## ENTRIES SHOWN
※

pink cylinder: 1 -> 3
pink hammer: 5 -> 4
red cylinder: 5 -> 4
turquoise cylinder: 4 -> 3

※

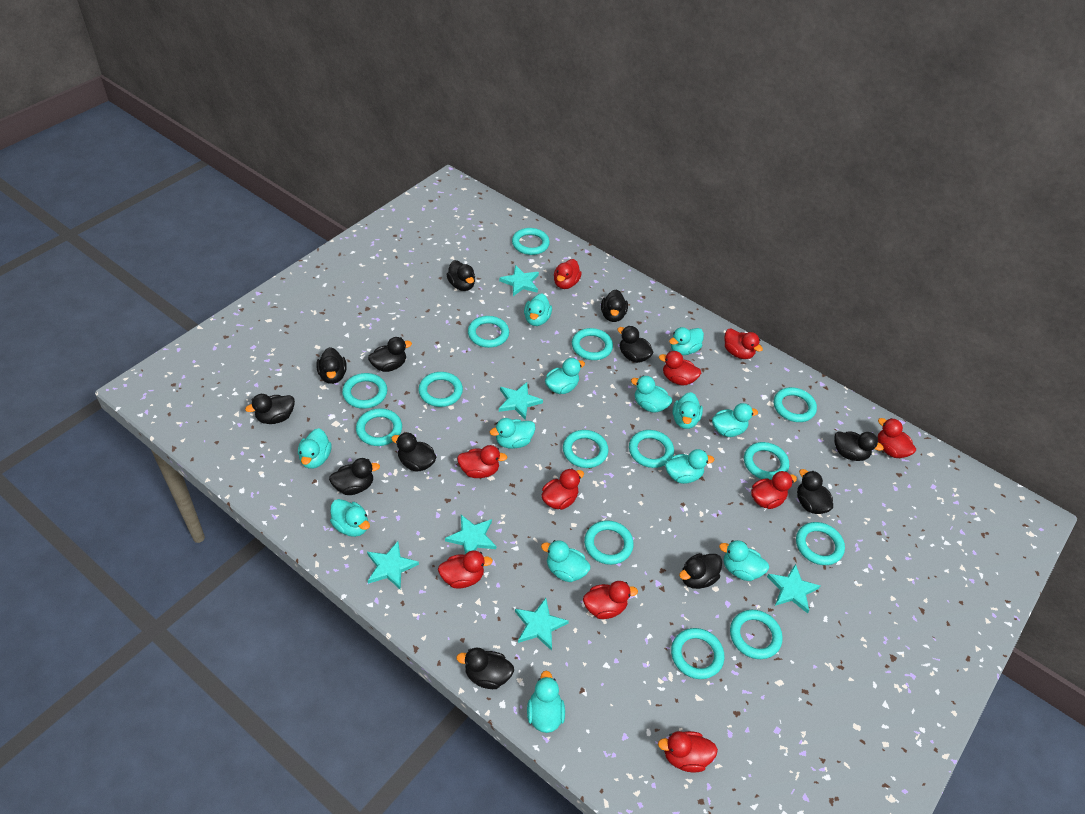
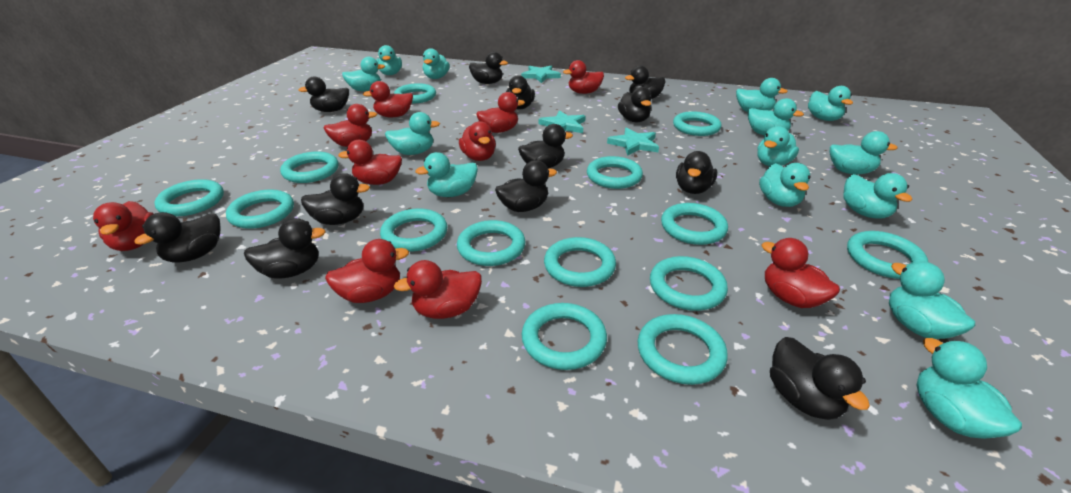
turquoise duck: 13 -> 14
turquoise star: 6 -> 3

※

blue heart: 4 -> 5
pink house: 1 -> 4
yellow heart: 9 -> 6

※

## TASK DETAILS
A word-for-word copy of the lines above from the one with "pink cylinder: 1 -> 3" through the one with "turquoise cylinder: 4 -> 3", inclusive, is the only output wanted.

## RESPONSE BELOW
pink cylinder: 1 -> 3
pink hammer: 5 -> 4
red cylinder: 5 -> 4
turquoise cylinder: 4 -> 3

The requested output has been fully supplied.